→ 作業目的:
資料のうち、「FBN: 12:51 -> 8:20」を含む行に始まり「Panama: 3:55 -> none」を含む行に終わる部分を、両端の行も含め、空行を除いて番号付きリストとして書き出すこと。ほかの行は含めない。

→ 提供資料:
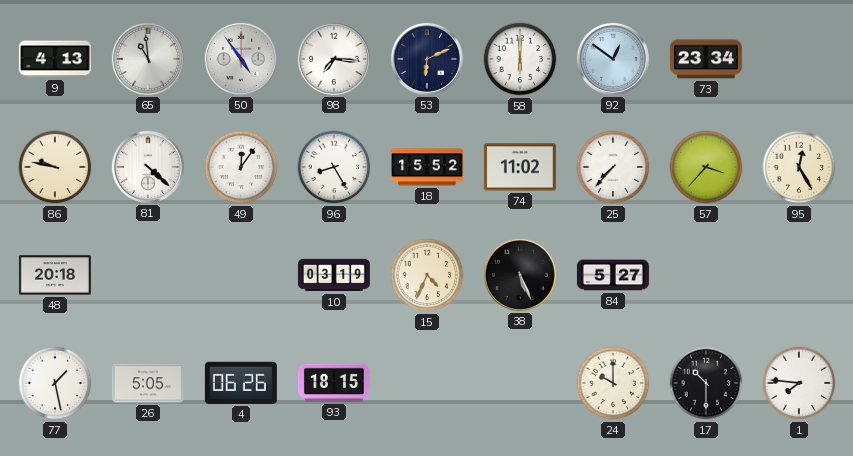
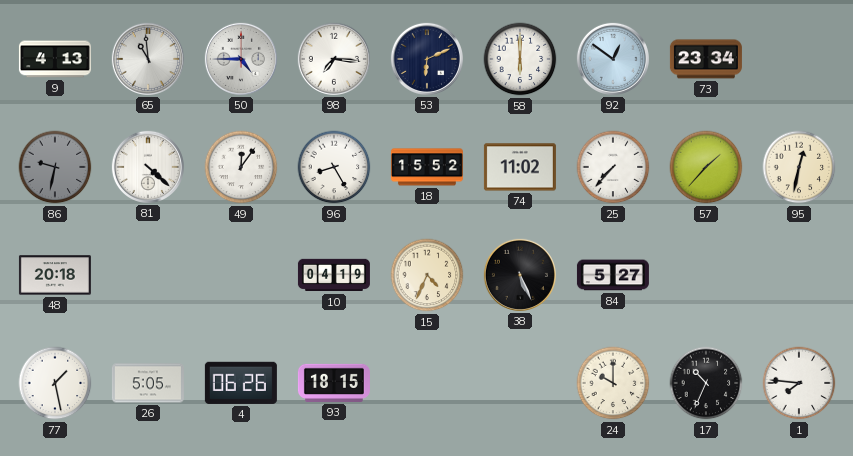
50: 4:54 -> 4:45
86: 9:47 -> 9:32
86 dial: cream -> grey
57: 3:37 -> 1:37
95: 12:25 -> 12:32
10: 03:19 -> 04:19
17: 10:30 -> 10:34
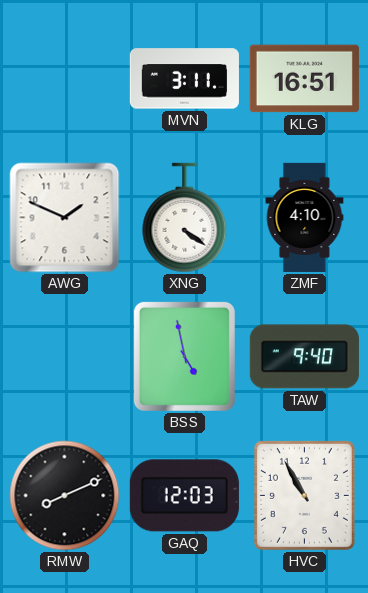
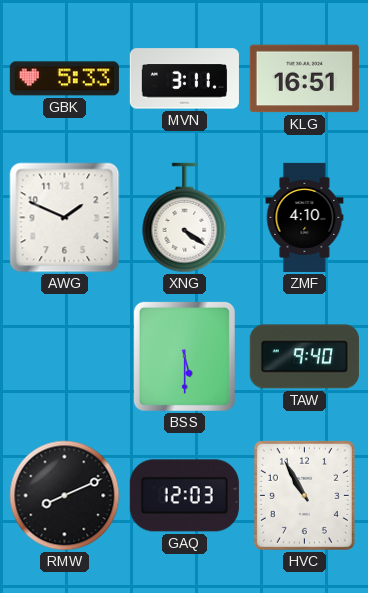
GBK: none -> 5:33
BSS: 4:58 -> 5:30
...
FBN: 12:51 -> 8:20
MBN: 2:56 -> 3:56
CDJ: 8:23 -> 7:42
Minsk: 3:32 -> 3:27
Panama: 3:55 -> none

→ 作業結果:
1. FBN: 12:51 -> 8:20
2. MBN: 2:56 -> 3:56
3. CDJ: 8:23 -> 7:42
4. Minsk: 3:32 -> 3:27
5. Panama: 3:55 -> none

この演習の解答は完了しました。